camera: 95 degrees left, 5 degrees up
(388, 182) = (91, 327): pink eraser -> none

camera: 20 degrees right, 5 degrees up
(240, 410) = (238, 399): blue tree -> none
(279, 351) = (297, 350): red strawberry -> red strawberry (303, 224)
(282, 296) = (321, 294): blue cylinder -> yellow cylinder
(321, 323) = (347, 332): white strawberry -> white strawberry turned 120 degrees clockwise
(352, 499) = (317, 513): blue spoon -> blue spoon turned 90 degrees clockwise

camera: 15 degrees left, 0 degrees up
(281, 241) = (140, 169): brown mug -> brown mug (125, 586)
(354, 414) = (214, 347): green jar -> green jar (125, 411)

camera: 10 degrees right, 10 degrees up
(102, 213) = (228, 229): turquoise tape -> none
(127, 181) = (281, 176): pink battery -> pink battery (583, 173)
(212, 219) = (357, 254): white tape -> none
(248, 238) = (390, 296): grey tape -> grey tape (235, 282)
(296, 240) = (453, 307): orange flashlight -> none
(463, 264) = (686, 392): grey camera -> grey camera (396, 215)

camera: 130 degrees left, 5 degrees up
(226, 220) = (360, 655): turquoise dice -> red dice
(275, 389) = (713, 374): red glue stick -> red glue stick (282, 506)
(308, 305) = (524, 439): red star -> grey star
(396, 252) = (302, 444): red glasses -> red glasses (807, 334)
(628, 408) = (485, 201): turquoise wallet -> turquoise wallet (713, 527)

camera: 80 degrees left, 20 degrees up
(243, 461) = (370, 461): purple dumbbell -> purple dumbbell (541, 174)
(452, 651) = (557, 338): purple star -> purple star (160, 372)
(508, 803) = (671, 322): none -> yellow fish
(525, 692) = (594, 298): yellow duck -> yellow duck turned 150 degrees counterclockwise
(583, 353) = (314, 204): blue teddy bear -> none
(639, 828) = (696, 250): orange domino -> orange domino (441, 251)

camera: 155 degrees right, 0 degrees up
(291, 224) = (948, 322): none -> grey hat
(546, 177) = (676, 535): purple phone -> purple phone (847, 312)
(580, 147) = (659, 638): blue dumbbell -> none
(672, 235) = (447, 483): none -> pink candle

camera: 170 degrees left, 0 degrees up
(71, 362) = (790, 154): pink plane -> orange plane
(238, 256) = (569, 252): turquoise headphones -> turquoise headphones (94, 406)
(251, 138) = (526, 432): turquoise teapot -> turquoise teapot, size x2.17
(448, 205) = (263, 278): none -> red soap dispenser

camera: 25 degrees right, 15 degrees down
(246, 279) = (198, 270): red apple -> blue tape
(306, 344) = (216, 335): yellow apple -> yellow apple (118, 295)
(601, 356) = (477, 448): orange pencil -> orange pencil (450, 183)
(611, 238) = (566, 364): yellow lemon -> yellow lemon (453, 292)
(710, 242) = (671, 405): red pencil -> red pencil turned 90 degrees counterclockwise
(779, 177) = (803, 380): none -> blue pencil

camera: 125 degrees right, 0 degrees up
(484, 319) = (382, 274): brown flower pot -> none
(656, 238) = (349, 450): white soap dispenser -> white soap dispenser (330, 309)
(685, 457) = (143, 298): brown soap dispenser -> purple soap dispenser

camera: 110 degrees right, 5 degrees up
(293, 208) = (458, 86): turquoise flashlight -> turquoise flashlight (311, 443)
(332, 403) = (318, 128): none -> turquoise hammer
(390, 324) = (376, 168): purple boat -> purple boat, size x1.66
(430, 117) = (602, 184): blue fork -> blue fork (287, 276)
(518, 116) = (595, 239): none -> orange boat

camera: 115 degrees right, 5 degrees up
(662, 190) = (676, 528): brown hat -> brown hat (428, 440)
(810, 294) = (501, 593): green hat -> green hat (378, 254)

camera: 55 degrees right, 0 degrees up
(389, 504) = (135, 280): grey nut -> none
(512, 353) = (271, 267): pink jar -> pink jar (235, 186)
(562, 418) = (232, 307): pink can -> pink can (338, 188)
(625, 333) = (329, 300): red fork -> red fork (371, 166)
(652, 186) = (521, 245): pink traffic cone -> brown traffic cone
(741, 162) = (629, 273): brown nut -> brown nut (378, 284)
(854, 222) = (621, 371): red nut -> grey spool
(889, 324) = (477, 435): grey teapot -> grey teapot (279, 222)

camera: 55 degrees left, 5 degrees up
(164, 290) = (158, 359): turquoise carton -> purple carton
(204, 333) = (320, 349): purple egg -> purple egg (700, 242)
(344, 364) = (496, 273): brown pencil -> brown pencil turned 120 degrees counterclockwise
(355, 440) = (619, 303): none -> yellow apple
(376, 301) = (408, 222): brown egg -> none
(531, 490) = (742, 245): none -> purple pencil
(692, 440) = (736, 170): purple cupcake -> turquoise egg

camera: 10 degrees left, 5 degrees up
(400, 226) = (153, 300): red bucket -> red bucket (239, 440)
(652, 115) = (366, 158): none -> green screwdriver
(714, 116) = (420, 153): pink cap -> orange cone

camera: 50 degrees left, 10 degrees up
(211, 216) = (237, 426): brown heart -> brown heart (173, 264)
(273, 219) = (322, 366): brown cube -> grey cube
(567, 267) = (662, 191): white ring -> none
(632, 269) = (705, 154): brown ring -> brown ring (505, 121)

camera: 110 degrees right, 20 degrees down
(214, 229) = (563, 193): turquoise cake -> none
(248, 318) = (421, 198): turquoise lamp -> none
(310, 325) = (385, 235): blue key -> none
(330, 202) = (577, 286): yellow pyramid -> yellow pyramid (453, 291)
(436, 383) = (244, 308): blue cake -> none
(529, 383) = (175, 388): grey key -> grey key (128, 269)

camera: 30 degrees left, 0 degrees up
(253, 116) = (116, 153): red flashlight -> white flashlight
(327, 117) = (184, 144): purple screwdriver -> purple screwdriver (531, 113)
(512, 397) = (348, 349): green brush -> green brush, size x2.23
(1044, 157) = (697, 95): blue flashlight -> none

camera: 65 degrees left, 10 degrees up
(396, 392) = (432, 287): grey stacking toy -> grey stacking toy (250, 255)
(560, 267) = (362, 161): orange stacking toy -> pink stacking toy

How to complete this task
Print all of the data exactly as it stands above.

Written response
camera: 95 degrees left, 5 degrees up
(388, 182) = (91, 327): pink eraser -> none

camera: 20 degrees right, 5 degrees up
(240, 410) = (238, 399): blue tree -> none
(279, 351) = (297, 350): red strawberry -> red strawberry (303, 224)
(282, 296) = (321, 294): blue cylinder -> yellow cylinder
(321, 323) = (347, 332): white strawberry -> white strawberry turned 120 degrees clockwise
(352, 499) = (317, 513): blue spoon -> blue spoon turned 90 degrees clockwise

camera: 15 degrees left, 0 degrees up
(281, 241) = (140, 169): brown mug -> brown mug (125, 586)
(354, 414) = (214, 347): green jar -> green jar (125, 411)

camera: 10 degrees right, 10 degrees up
(102, 213) = (228, 229): turquoise tape -> none
(127, 181) = (281, 176): pink battery -> pink battery (583, 173)
(212, 219) = (357, 254): white tape -> none
(248, 238) = (390, 296): grey tape -> grey tape (235, 282)
(296, 240) = (453, 307): orange flashlight -> none
(463, 264) = (686, 392): grey camera -> grey camera (396, 215)

camera: 130 degrees left, 5 degrees up
(226, 220) = (360, 655): turquoise dice -> red dice
(275, 389) = (713, 374): red glue stick -> red glue stick (282, 506)
(308, 305) = (524, 439): red star -> grey star
(396, 252) = (302, 444): red glasses -> red glasses (807, 334)
(628, 408) = (485, 201): turquoise wallet -> turquoise wallet (713, 527)

camera: 80 degrees left, 20 degrees up
(243, 461) = (370, 461): purple dumbbell -> purple dumbbell (541, 174)
(452, 651) = (557, 338): purple star -> purple star (160, 372)
(508, 803) = (671, 322): none -> yellow fish
(525, 692) = (594, 298): yellow duck -> yellow duck turned 150 degrees counterclockwise
(583, 353) = (314, 204): blue teddy bear -> none
(639, 828) = (696, 250): orange domino -> orange domino (441, 251)

camera: 155 degrees right, 0 degrees up
(291, 224) = (948, 322): none -> grey hat
(546, 177) = (676, 535): purple phone -> purple phone (847, 312)
(580, 147) = (659, 638): blue dumbbell -> none
(672, 235) = (447, 483): none -> pink candle

camera: 170 degrees left, 0 degrees up
(71, 362) = (790, 154): pink plane -> orange plane
(238, 256) = (569, 252): turquoise headphones -> turquoise headphones (94, 406)
(251, 138) = (526, 432): turquoise teapot -> turquoise teapot, size x2.17
(448, 205) = (263, 278): none -> red soap dispenser

camera: 25 degrees right, 15 degrees down
(246, 279) = (198, 270): red apple -> blue tape
(306, 344) = (216, 335): yellow apple -> yellow apple (118, 295)
(601, 356) = (477, 448): orange pencil -> orange pencil (450, 183)
(611, 238) = (566, 364): yellow lemon -> yellow lemon (453, 292)
(710, 242) = (671, 405): red pencil -> red pencil turned 90 degrees counterclockwise
(779, 177) = (803, 380): none -> blue pencil

camera: 125 degrees right, 0 degrees up
(484, 319) = (382, 274): brown flower pot -> none
(656, 238) = (349, 450): white soap dispenser -> white soap dispenser (330, 309)
(685, 457) = (143, 298): brown soap dispenser -> purple soap dispenser

camera: 110 degrees right, 5 degrees up
(293, 208) = (458, 86): turquoise flashlight -> turquoise flashlight (311, 443)
(332, 403) = (318, 128): none -> turquoise hammer
(390, 324) = (376, 168): purple boat -> purple boat, size x1.66
(430, 117) = (602, 184): blue fork -> blue fork (287, 276)
(518, 116) = (595, 239): none -> orange boat

camera: 115 degrees right, 5 degrees up
(662, 190) = (676, 528): brown hat -> brown hat (428, 440)
(810, 294) = (501, 593): green hat -> green hat (378, 254)

camera: 55 degrees right, 0 degrees up
(389, 504) = (135, 280): grey nut -> none
(512, 353) = (271, 267): pink jar -> pink jar (235, 186)
(562, 418) = (232, 307): pink can -> pink can (338, 188)
(625, 333) = (329, 300): red fork -> red fork (371, 166)
(652, 186) = (521, 245): pink traffic cone -> brown traffic cone
(741, 162) = (629, 273): brown nut -> brown nut (378, 284)
(854, 222) = (621, 371): red nut -> grey spool
(889, 324) = (477, 435): grey teapot -> grey teapot (279, 222)

camera: 55 degrees left, 5 degrees up
(164, 290) = (158, 359): turquoise carton -> purple carton
(204, 333) = (320, 349): purple egg -> purple egg (700, 242)
(344, 364) = (496, 273): brown pencil -> brown pencil turned 120 degrees counterclockwise
(355, 440) = (619, 303): none -> yellow apple
(376, 301) = (408, 222): brown egg -> none
(531, 490) = (742, 245): none -> purple pencil
(692, 440) = (736, 170): purple cupcake -> turquoise egg

camera: 10 degrees left, 5 degrees up
(400, 226) = (153, 300): red bucket -> red bucket (239, 440)
(652, 115) = (366, 158): none -> green screwdriver
(714, 116) = (420, 153): pink cap -> orange cone

camera: 50 degrees left, 10 degrees up
(211, 216) = (237, 426): brown heart -> brown heart (173, 264)
(273, 219) = (322, 366): brown cube -> grey cube
(567, 267) = (662, 191): white ring -> none
(632, 269) = (705, 154): brown ring -> brown ring (505, 121)

camera: 110 degrees right, 20 degrees down
(214, 229) = (563, 193): turquoise cake -> none
(248, 318) = (421, 198): turquoise lamp -> none
(310, 325) = (385, 235): blue key -> none
(330, 202) = (577, 286): yellow pyramid -> yellow pyramid (453, 291)
(436, 383) = (244, 308): blue cake -> none
(529, 383) = (175, 388): grey key -> grey key (128, 269)

camera: 30 degrees left, 0 degrees up
(253, 116) = (116, 153): red flashlight -> white flashlight
(327, 117) = (184, 144): purple screwdriver -> purple screwdriver (531, 113)
(512, 397) = (348, 349): green brush -> green brush, size x2.23
(1044, 157) = (697, 95): blue flashlight -> none

camera: 65 degrees left, 10 degrees up
(396, 392) = (432, 287): grey stacking toy -> grey stacking toy (250, 255)
(560, 267) = (362, 161): orange stacking toy -> pink stacking toy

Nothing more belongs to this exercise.